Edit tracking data
┌──

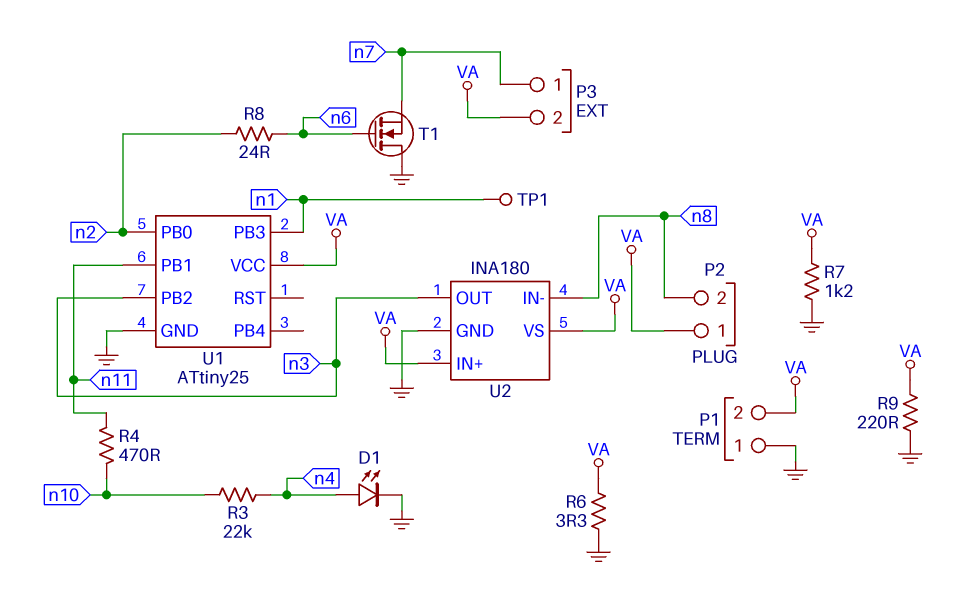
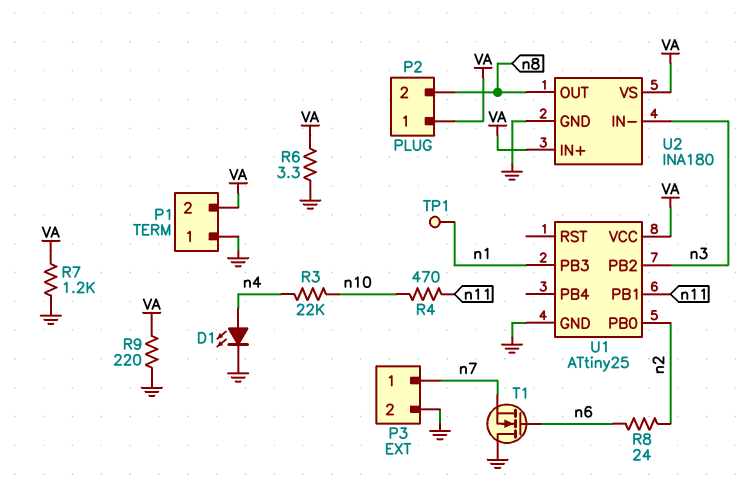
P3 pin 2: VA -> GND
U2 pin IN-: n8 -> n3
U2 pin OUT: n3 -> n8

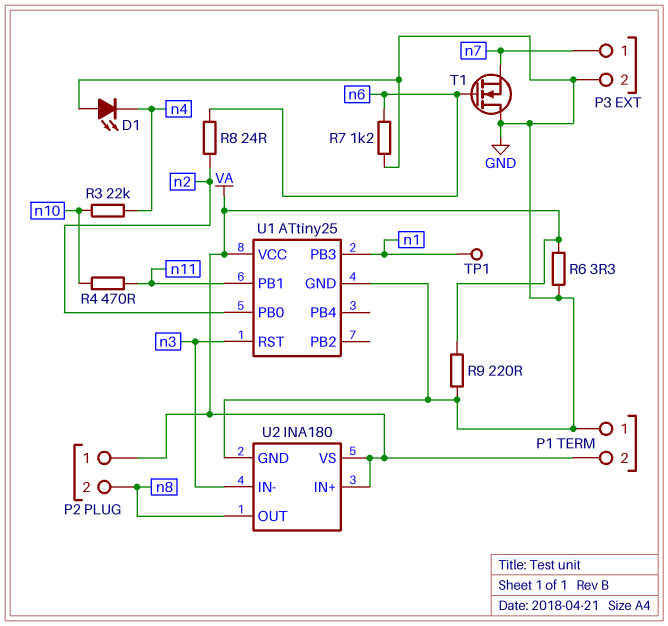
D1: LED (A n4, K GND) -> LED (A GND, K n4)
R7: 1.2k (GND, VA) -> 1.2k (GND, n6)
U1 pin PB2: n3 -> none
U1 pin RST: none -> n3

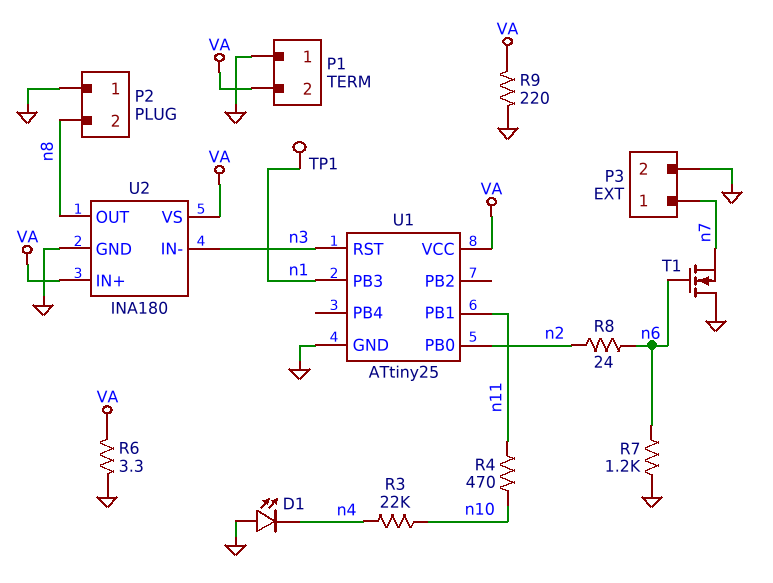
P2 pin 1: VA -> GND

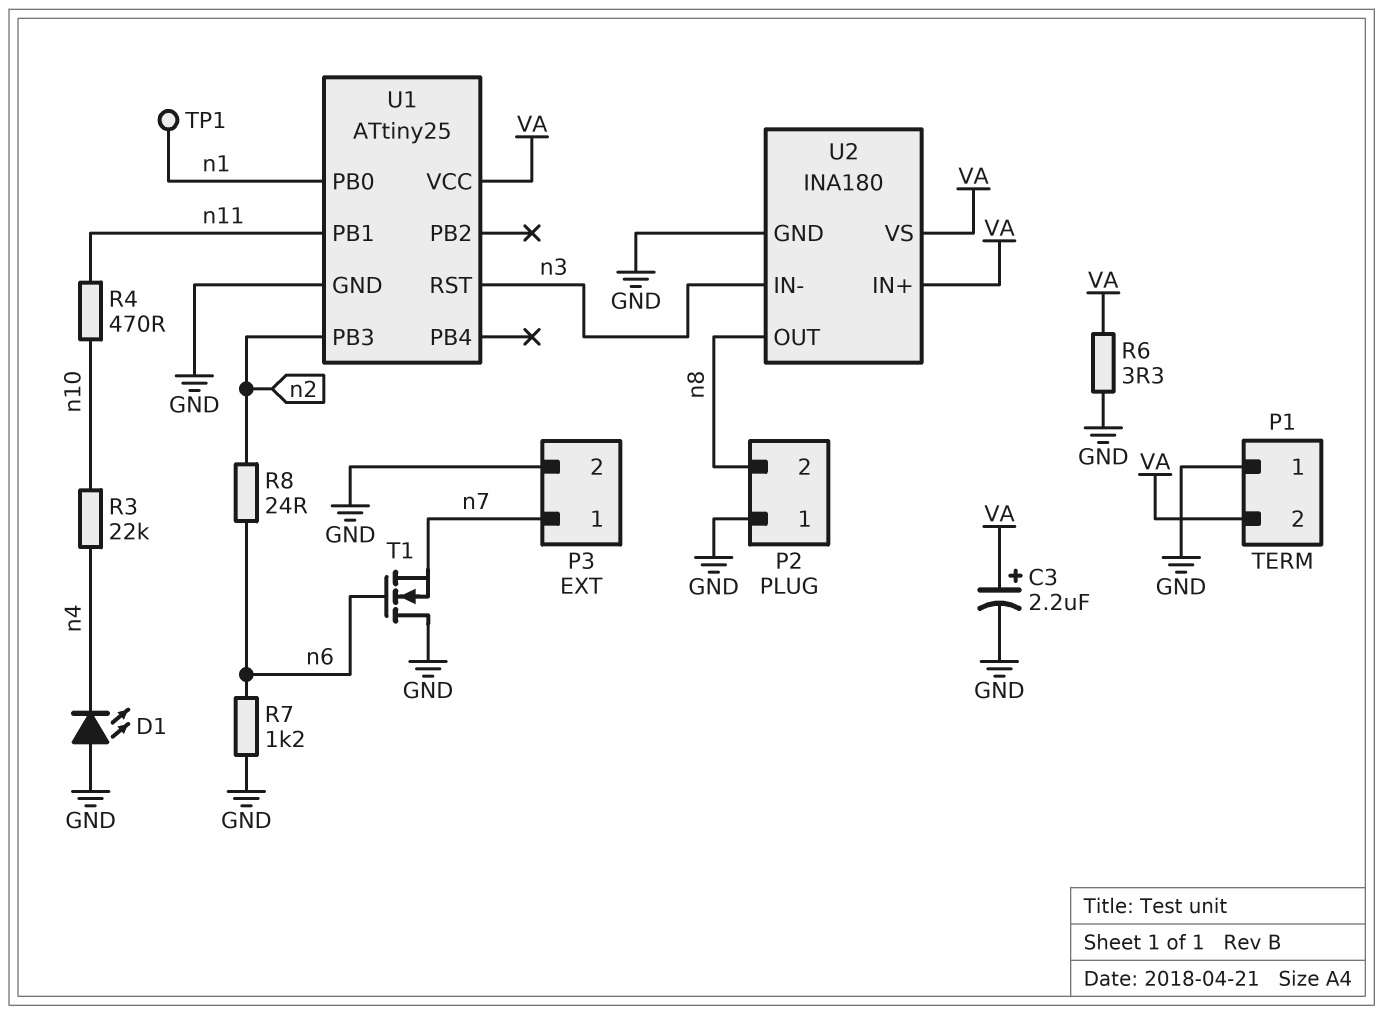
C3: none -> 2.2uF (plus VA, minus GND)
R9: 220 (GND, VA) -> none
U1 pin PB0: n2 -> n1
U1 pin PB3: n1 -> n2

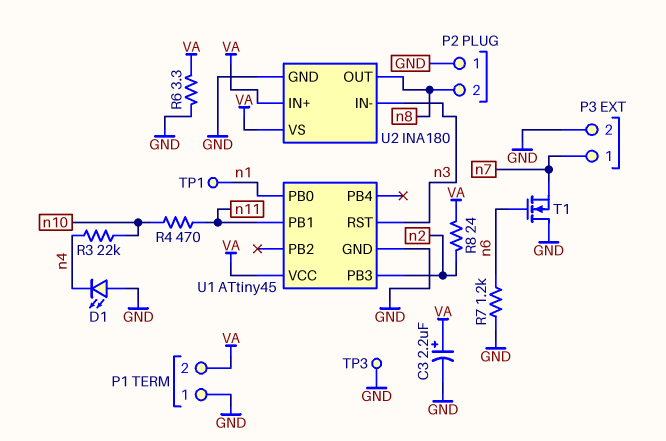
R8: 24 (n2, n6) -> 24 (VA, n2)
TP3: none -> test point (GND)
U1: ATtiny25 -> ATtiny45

└──

• [ACTIVITY]: Transcribe the lines that run from the line bearing "U2 pin OUT: n3 -> n8" through the last line of the data. Keep the wording exact and leave out every picture.

• [WRITTEN RESPONSE]:
U2 pin OUT: n3 -> n8

D1: LED (A n4, K GND) -> LED (A GND, K n4)
R7: 1.2k (GND, VA) -> 1.2k (GND, n6)
U1 pin PB2: n3 -> none
U1 pin RST: none -> n3

P2 pin 1: VA -> GND

C3: none -> 2.2uF (plus VA, minus GND)
R9: 220 (GND, VA) -> none
U1 pin PB0: n2 -> n1
U1 pin PB3: n1 -> n2

R8: 24 (n2, n6) -> 24 (VA, n2)
TP3: none -> test point (GND)
U1: ATtiny25 -> ATtiny45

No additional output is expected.